• _TASK TO COMPLETE_: Restate word for word the entries below, starting with the line with "orange L-shape: (394, 312)" and continuing through the line with "green triangle: (532, 568)". Include both of those lines and no others.

*** Opening RECORDS SUPPLIED ***

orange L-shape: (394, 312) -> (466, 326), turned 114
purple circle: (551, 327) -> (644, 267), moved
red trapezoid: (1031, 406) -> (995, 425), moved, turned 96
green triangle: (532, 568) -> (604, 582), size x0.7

*** Closing RECORDS SUPPLIED ***
*** Opening RECORDS SUPPLIED ***

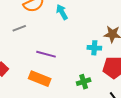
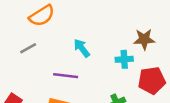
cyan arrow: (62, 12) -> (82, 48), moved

*** Closing RECORDS SUPPLIED ***
*** Opening RECORDS SUPPLIED ***

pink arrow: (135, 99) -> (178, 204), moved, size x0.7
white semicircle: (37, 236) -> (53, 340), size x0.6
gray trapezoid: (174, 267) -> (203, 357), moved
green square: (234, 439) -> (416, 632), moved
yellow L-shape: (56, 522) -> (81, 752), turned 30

*** Closing RECORDS SUPPLIED ***

• _OUTPUT BELOW_:
orange L-shape: (394, 312) -> (466, 326), turned 114
purple circle: (551, 327) -> (644, 267), moved
red trapezoid: (1031, 406) -> (995, 425), moved, turned 96
green triangle: (532, 568) -> (604, 582), size x0.7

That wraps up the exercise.